▶ **Your instructions**:
Reproduce the records below in full and word for word, excluding pictures.

▶ **Exercise input**:
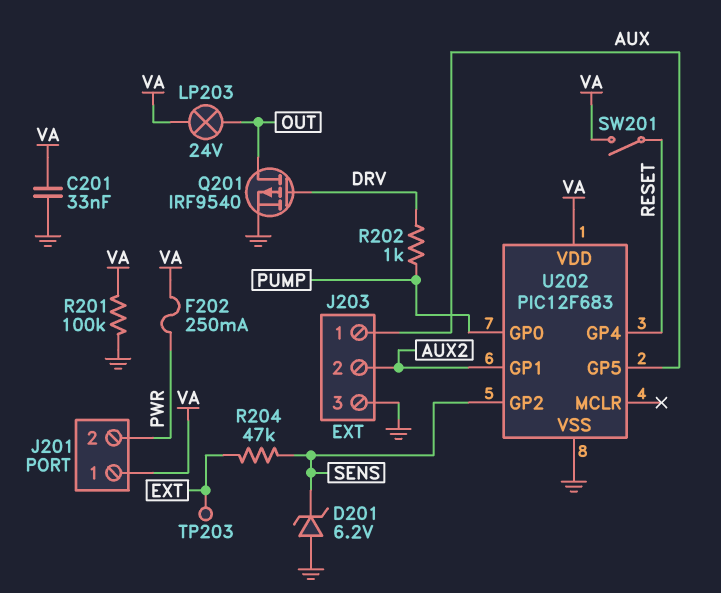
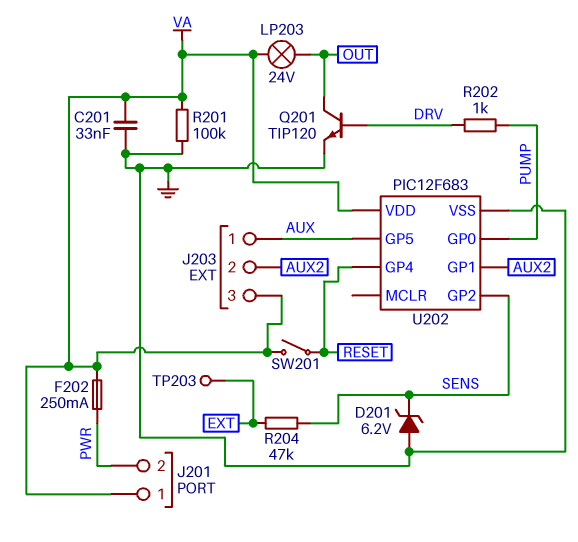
J203 pin 3: GND -> VA
Q201: PMOS IRF9540 (G DRV, D OUT, S GND) -> NPN TIP120 (B DRV, C OUT, E GND)

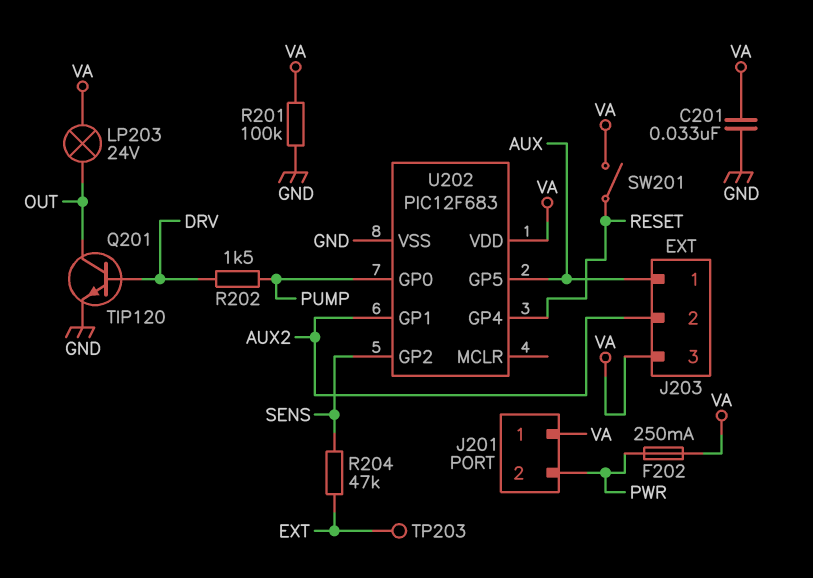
D201: zener 6.2V (A GND, K SENS) -> none
R202: 1k (DRV, PUMP) -> 1.5k (DRV, PUMP)

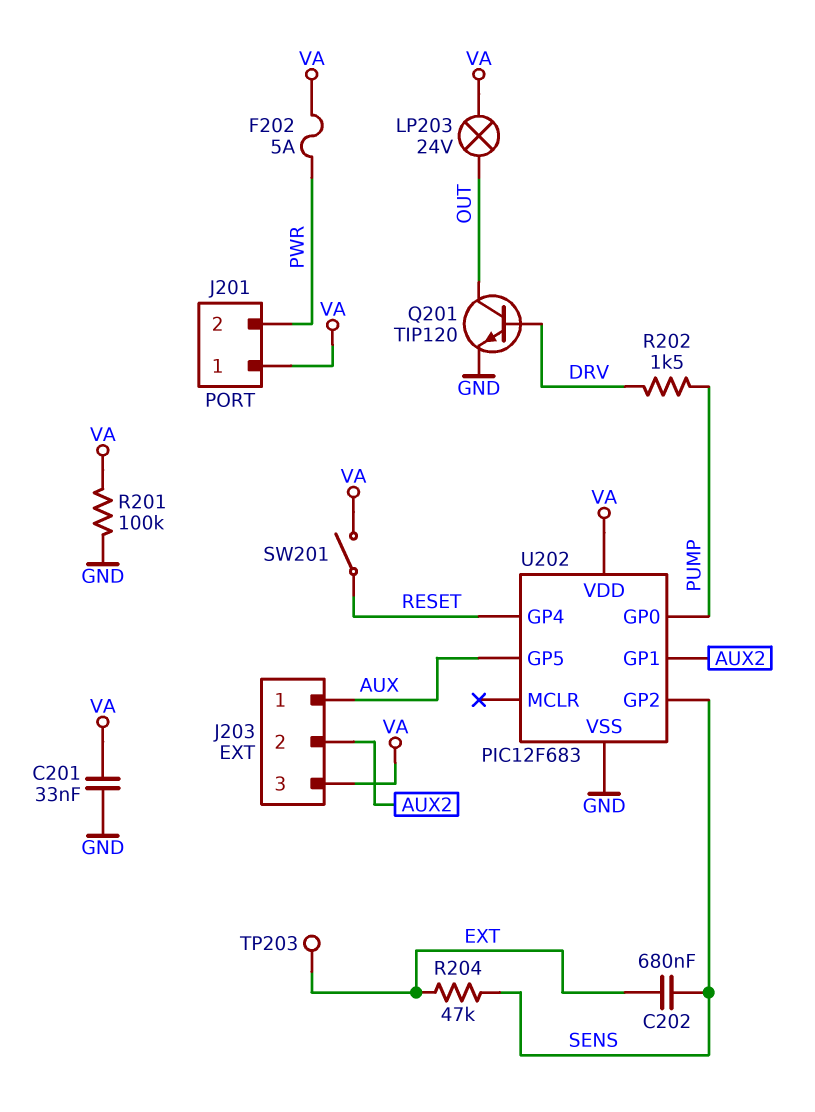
C202: none -> 680nF (EXT, SENS)
F202: 250mA (PWR, VA) -> 5A (PWR, VA)

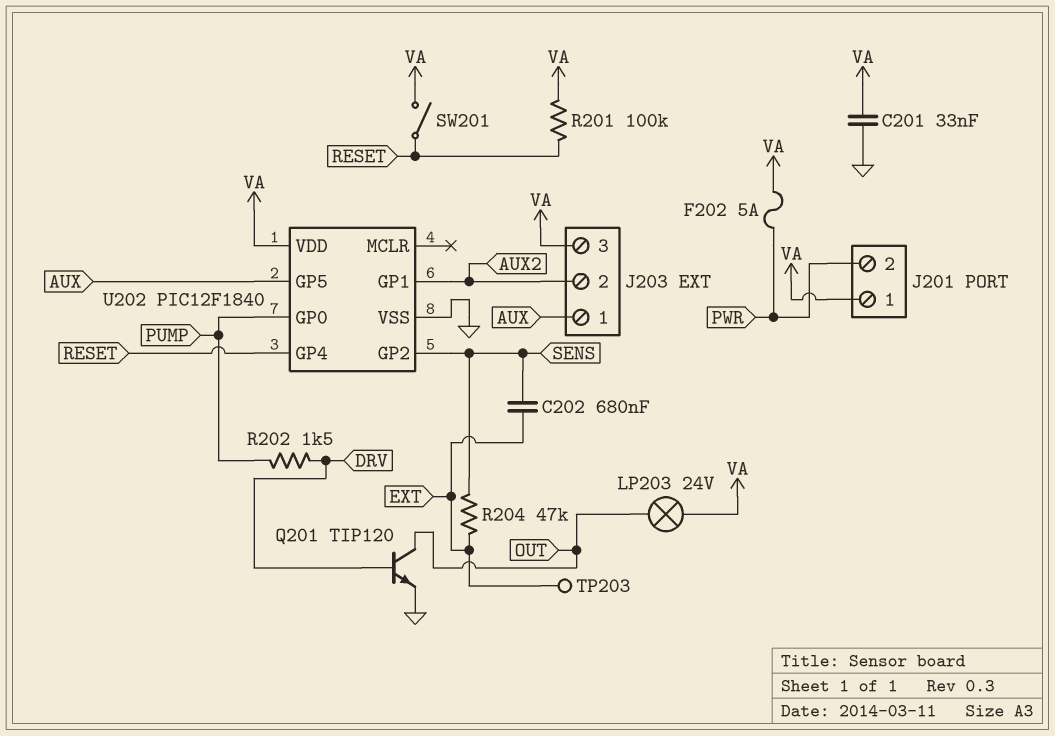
R201: 100k (GND, VA) -> 100k (RESET, VA)
U202: PIC12F683 -> PIC12F1840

▶ **Output of the exercise**:
J203 pin 3: GND -> VA
Q201: PMOS IRF9540 (G DRV, D OUT, S GND) -> NPN TIP120 (B DRV, C OUT, E GND)

D201: zener 6.2V (A GND, K SENS) -> none
R202: 1k (DRV, PUMP) -> 1.5k (DRV, PUMP)

C202: none -> 680nF (EXT, SENS)
F202: 250mA (PWR, VA) -> 5A (PWR, VA)

R201: 100k (GND, VA) -> 100k (RESET, VA)
U202: PIC12F683 -> PIC12F1840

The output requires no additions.